> **ACTIVITY**
From the line with "pink heart [283,246,349,286]" through the line with "none -> blue plate [269,172,371,215]", inclusive, return each line of the data below exactly and leave the rest out.

> **GIVEN DATA**
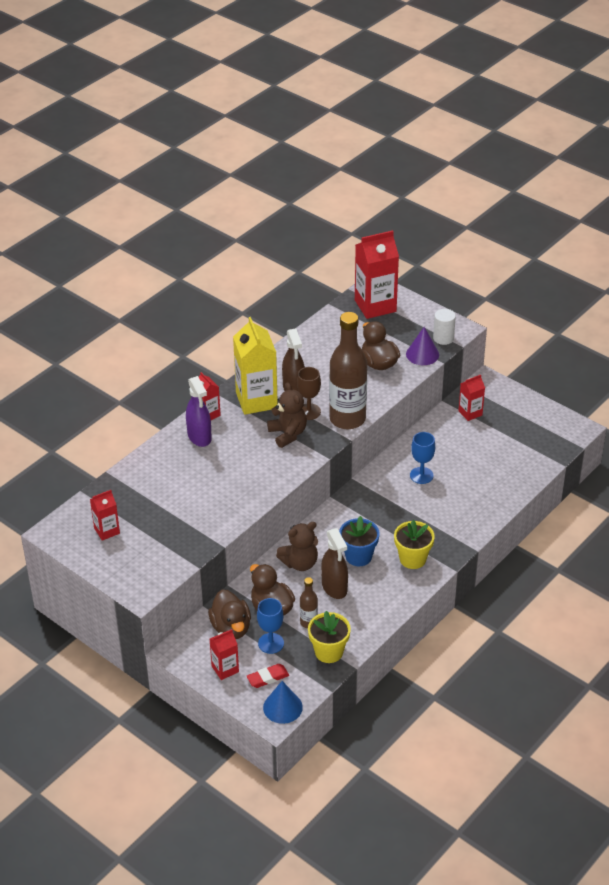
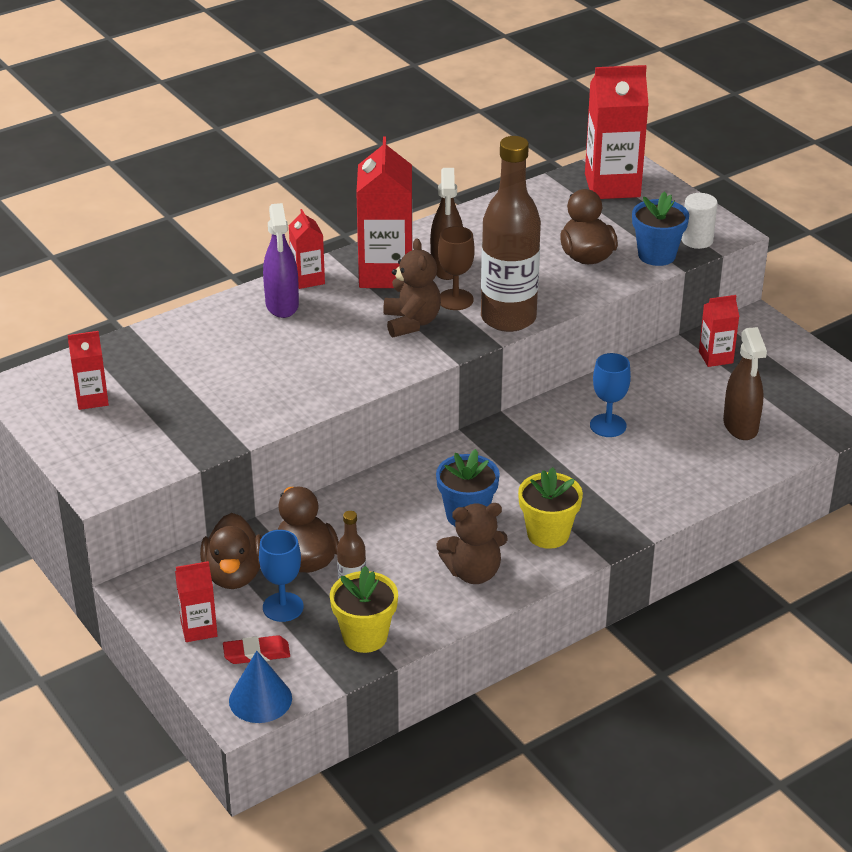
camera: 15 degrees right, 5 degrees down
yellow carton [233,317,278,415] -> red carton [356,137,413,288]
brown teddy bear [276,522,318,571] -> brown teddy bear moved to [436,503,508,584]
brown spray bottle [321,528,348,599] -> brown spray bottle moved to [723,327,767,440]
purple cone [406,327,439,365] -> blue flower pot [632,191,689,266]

* * *

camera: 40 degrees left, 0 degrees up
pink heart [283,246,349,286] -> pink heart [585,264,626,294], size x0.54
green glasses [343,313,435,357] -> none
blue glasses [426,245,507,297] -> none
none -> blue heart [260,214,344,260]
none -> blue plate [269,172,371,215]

--

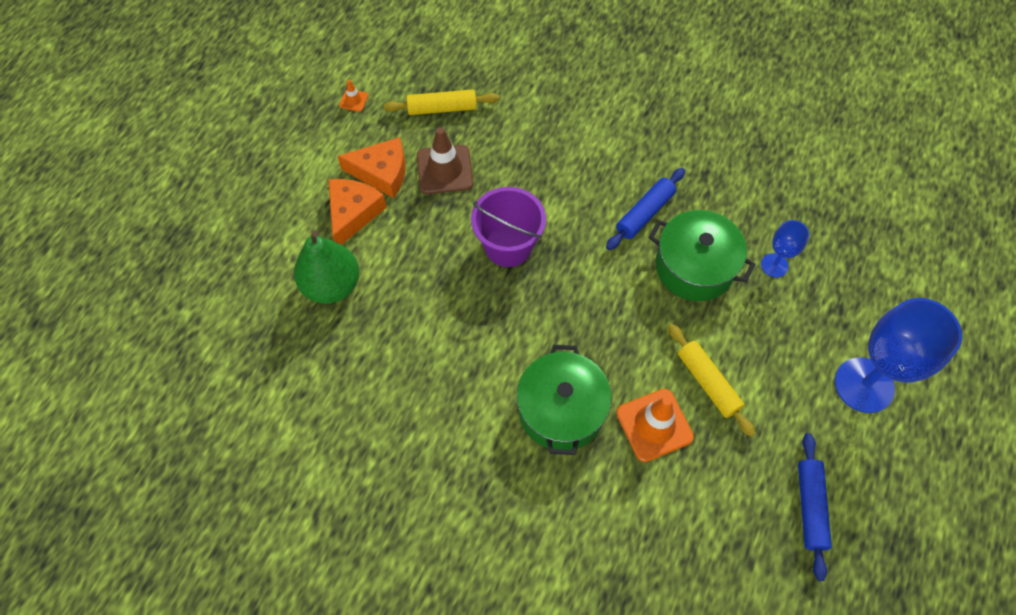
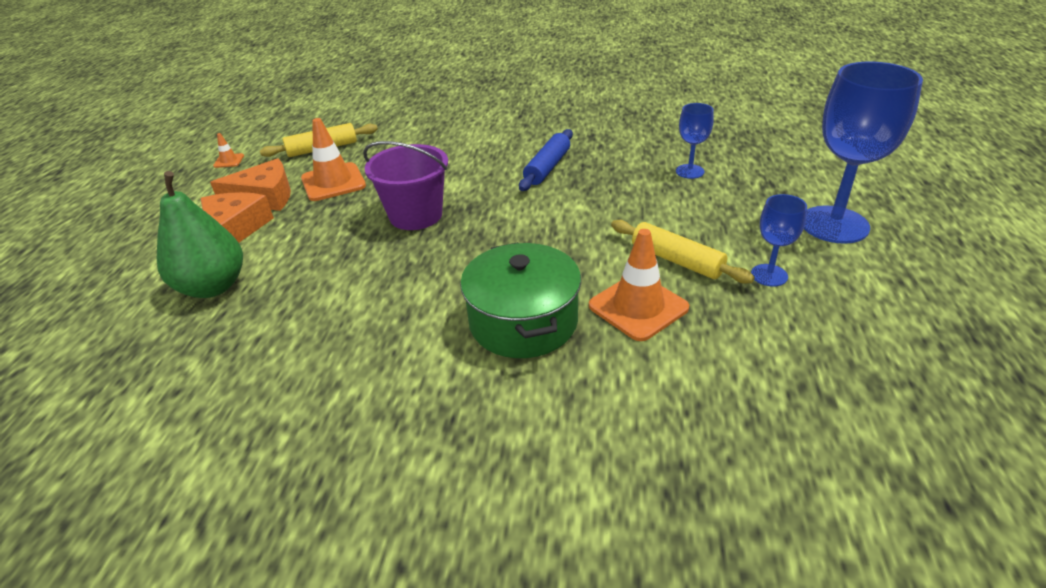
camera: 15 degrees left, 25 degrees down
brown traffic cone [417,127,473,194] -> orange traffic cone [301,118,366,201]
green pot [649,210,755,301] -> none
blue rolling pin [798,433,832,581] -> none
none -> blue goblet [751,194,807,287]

> **RESPONSE FOR THIS EXERCISE**
pink heart [283,246,349,286] -> pink heart [585,264,626,294], size x0.54
green glasses [343,313,435,357] -> none
blue glasses [426,245,507,297] -> none
none -> blue heart [260,214,344,260]
none -> blue plate [269,172,371,215]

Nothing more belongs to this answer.